WHAT NEEDS TO BE DONE
Except for images, print the whole listing verbatim.

INFORMATION GIVEN
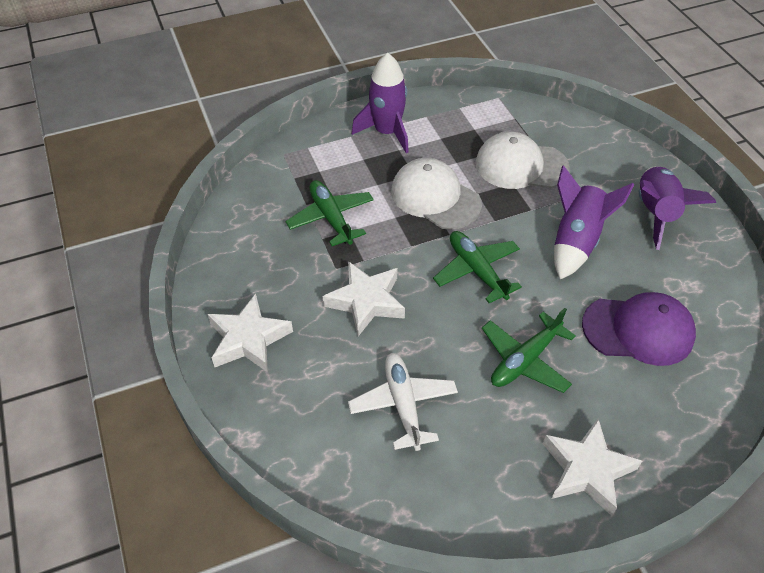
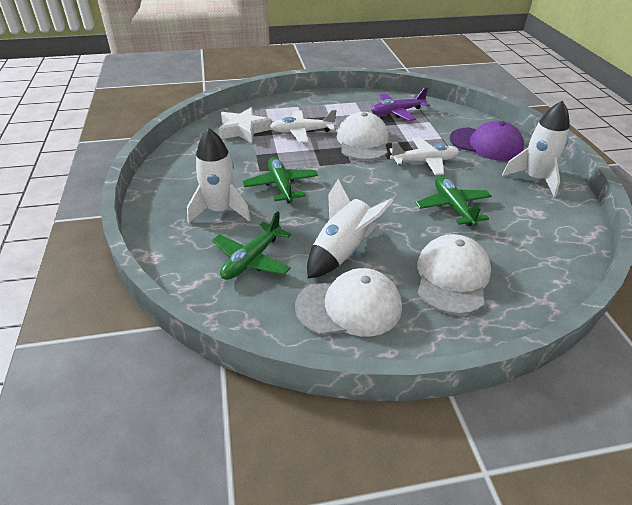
purple plane: 0 -> 1
purple rocket: 3 -> 0
white cap: 2 -> 3
white plane: 1 -> 2
white rocket: 0 -> 3
white star: 3 -> 1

TASK SOLUTION
purple plane: 0 -> 1
purple rocket: 3 -> 0
white cap: 2 -> 3
white plane: 1 -> 2
white rocket: 0 -> 3
white star: 3 -> 1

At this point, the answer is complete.